§ PROBLEM TO SOLVE:
Go through the entries one line at a time, and gather every line that has the word "orange".

── TASK INPUT

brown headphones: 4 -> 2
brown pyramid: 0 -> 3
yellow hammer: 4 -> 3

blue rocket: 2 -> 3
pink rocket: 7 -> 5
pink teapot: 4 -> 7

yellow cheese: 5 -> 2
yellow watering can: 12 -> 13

────
── TASK INPUT

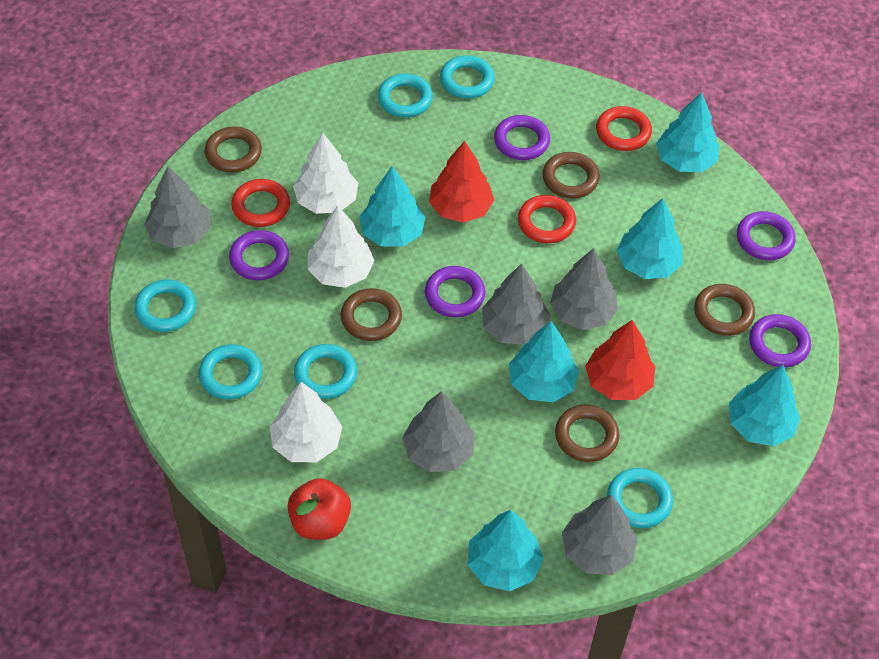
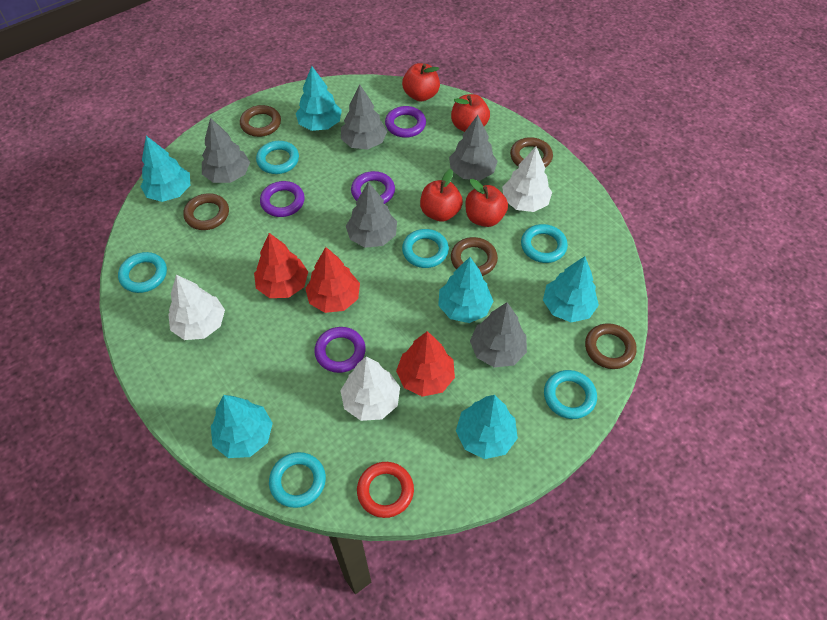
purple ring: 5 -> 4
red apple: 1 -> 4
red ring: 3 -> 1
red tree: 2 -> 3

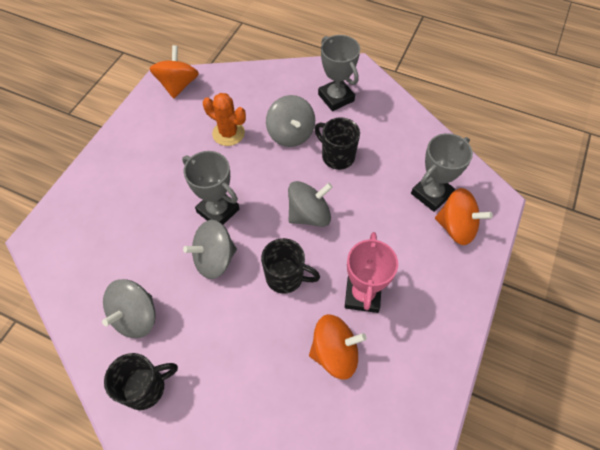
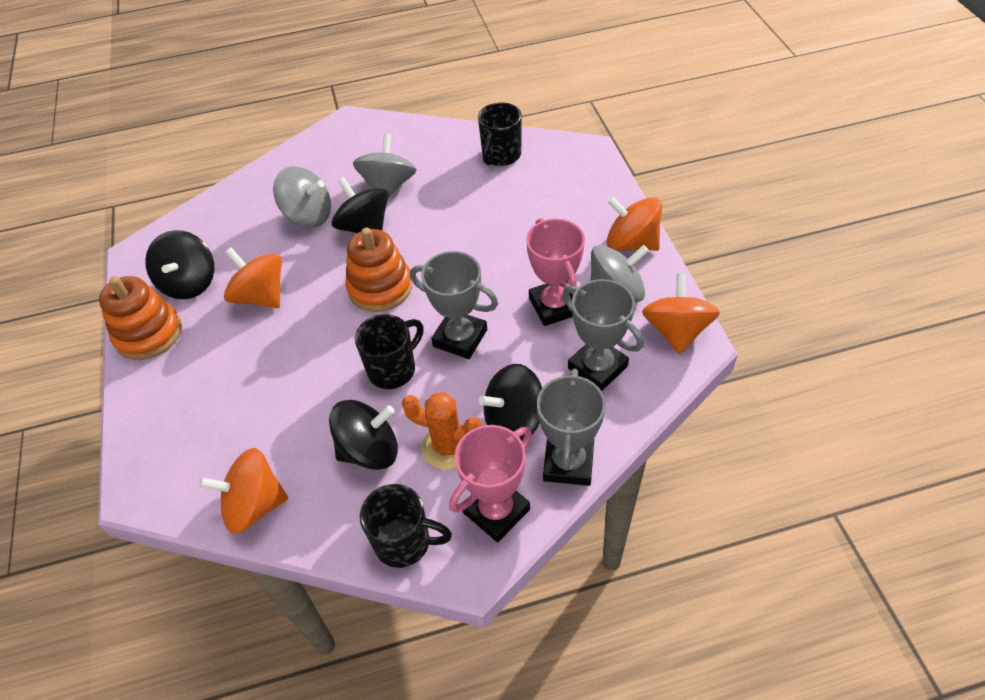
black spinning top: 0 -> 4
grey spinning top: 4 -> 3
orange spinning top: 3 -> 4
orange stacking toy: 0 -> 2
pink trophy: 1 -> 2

────
── TASK INPUT

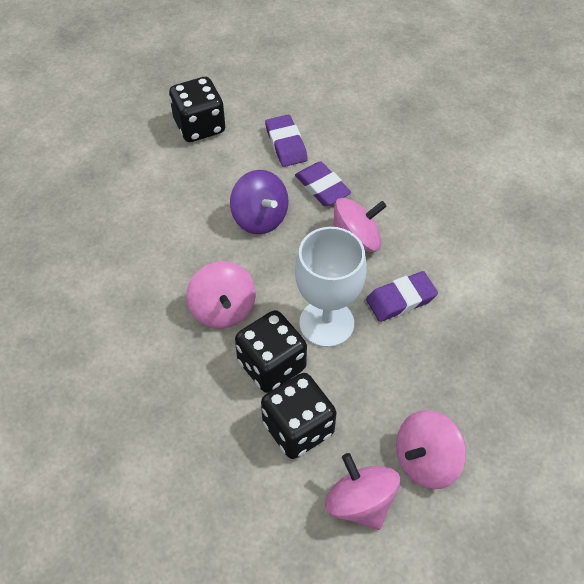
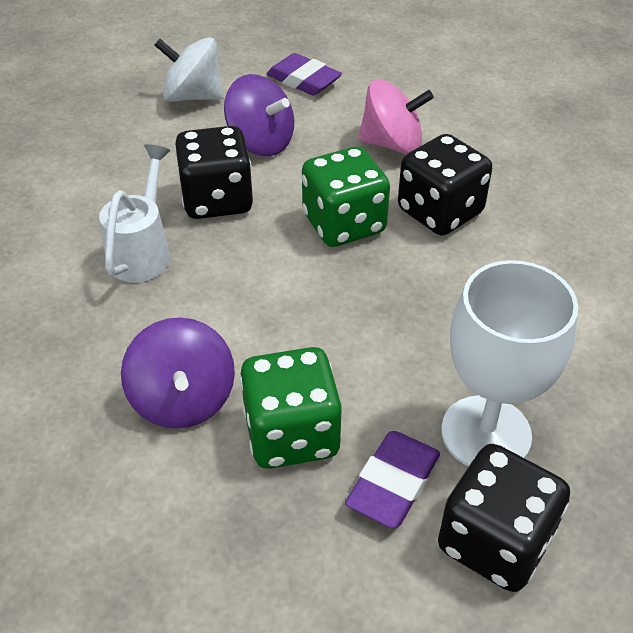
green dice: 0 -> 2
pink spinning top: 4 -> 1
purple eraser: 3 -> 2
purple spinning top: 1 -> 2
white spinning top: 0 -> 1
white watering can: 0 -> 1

────

§ ANSWER BOX:
orange spinning top: 3 -> 4
orange stacking toy: 0 -> 2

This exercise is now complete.